- What is required
A verbatim repetition of the data below is requested, without images.
◆ ◆ ◆ ◆ ◆ ◆ ◆
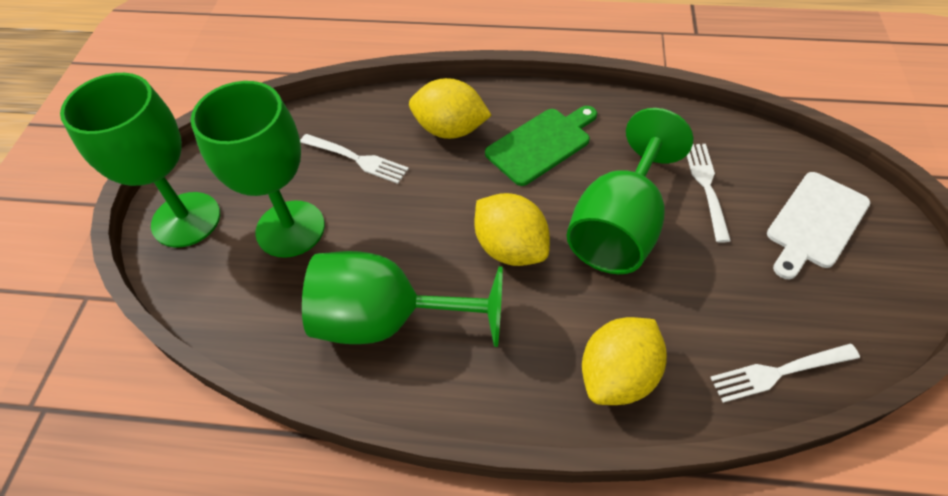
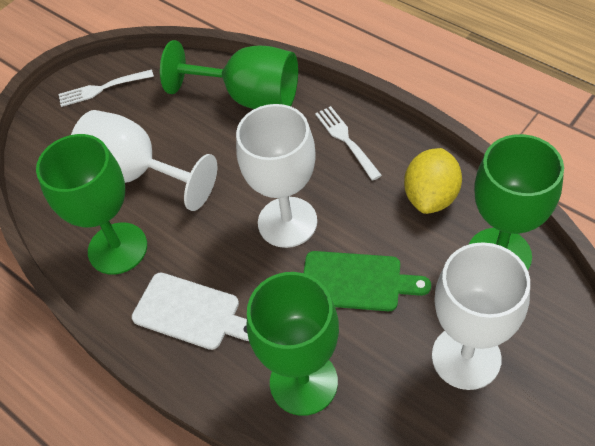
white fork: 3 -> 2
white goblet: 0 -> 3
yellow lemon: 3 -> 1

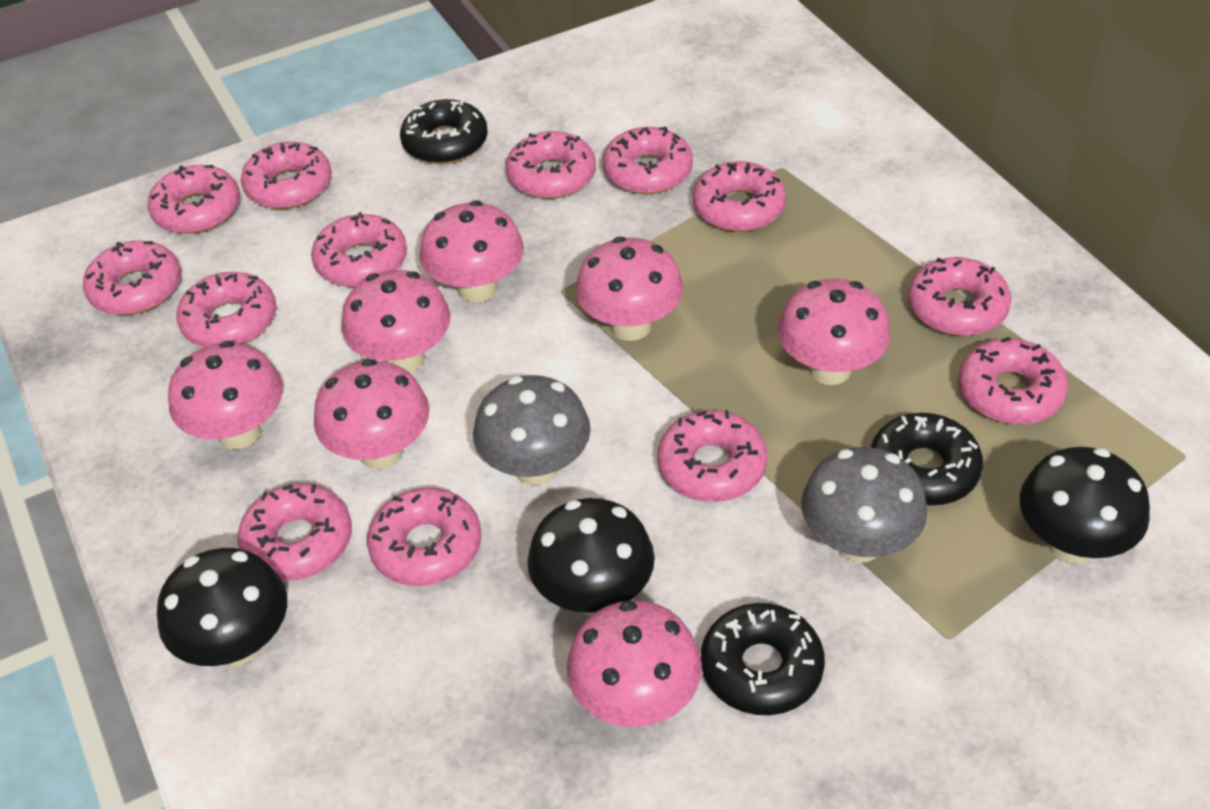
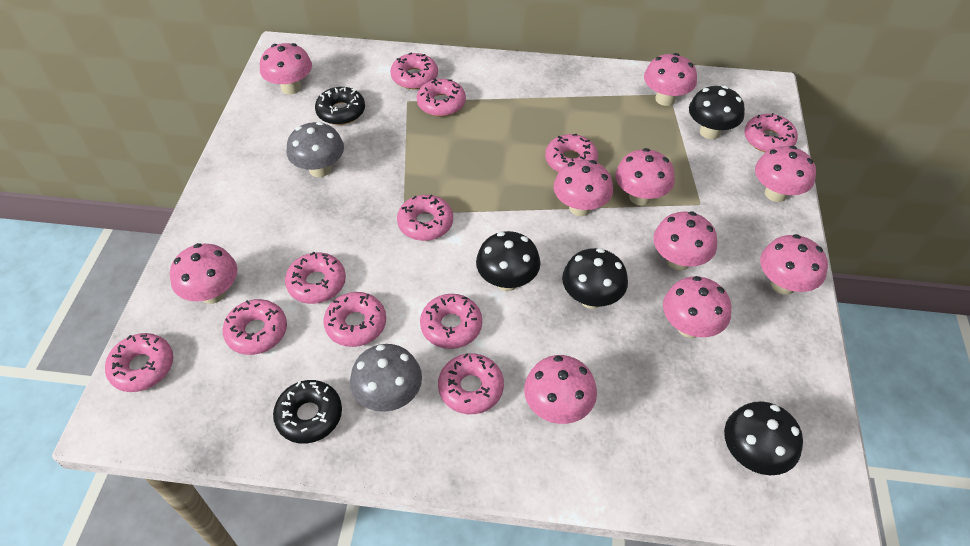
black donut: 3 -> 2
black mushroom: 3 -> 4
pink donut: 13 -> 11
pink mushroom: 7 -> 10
◆ ◆ ◆ ◆ ◆ ◆ ◆
- Exercise output
white fork: 3 -> 2
white goblet: 0 -> 3
yellow lemon: 3 -> 1

black donut: 3 -> 2
black mushroom: 3 -> 4
pink donut: 13 -> 11
pink mushroom: 7 -> 10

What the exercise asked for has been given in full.